-- Work item --
Nothing but the text of the records belongs in your answer: repeat all of it exactly and leave out the images.

#### Record excerpts

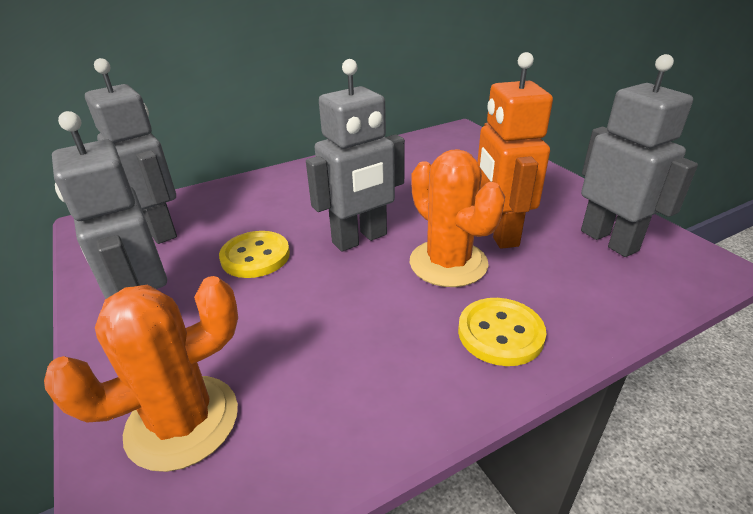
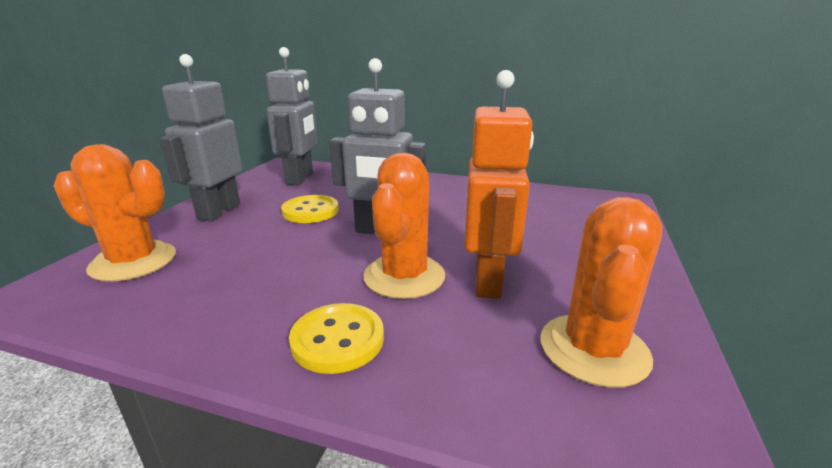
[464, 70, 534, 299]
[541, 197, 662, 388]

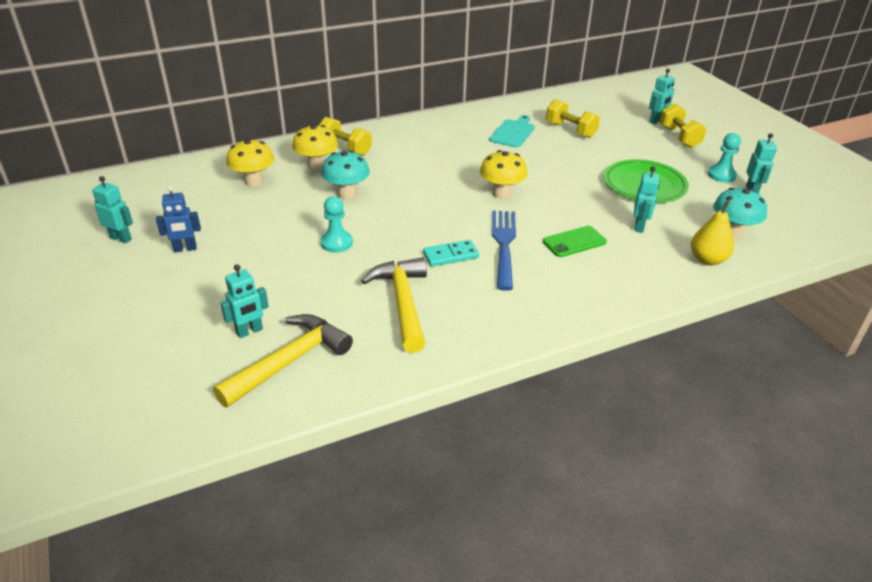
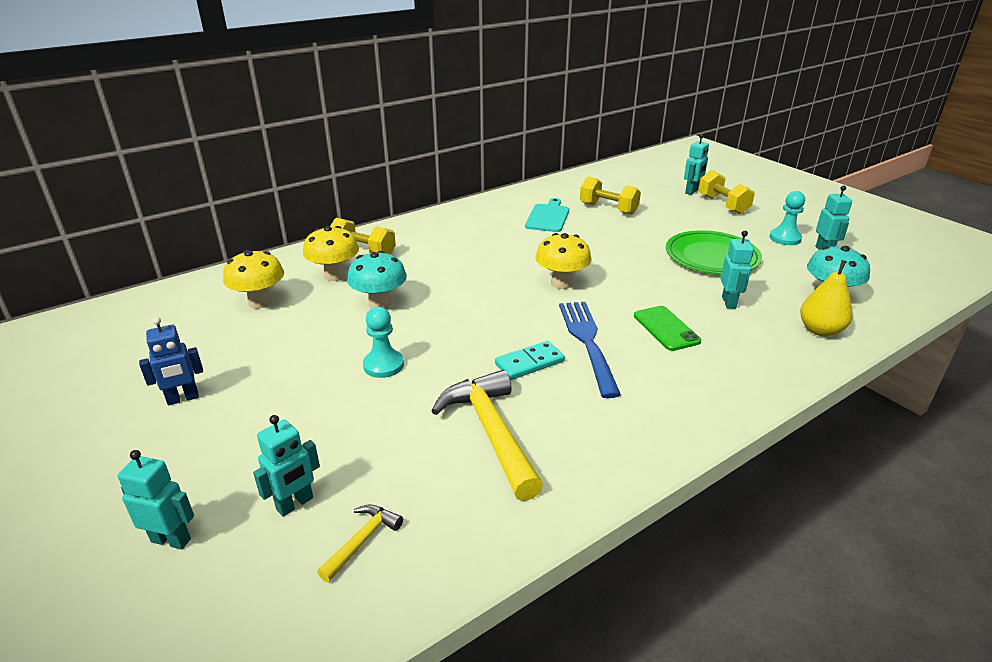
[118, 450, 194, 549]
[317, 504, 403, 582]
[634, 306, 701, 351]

########

-- Written response --
[464, 70, 534, 299]
[541, 197, 662, 388]

[118, 450, 194, 549]
[317, 504, 403, 582]
[634, 306, 701, 351]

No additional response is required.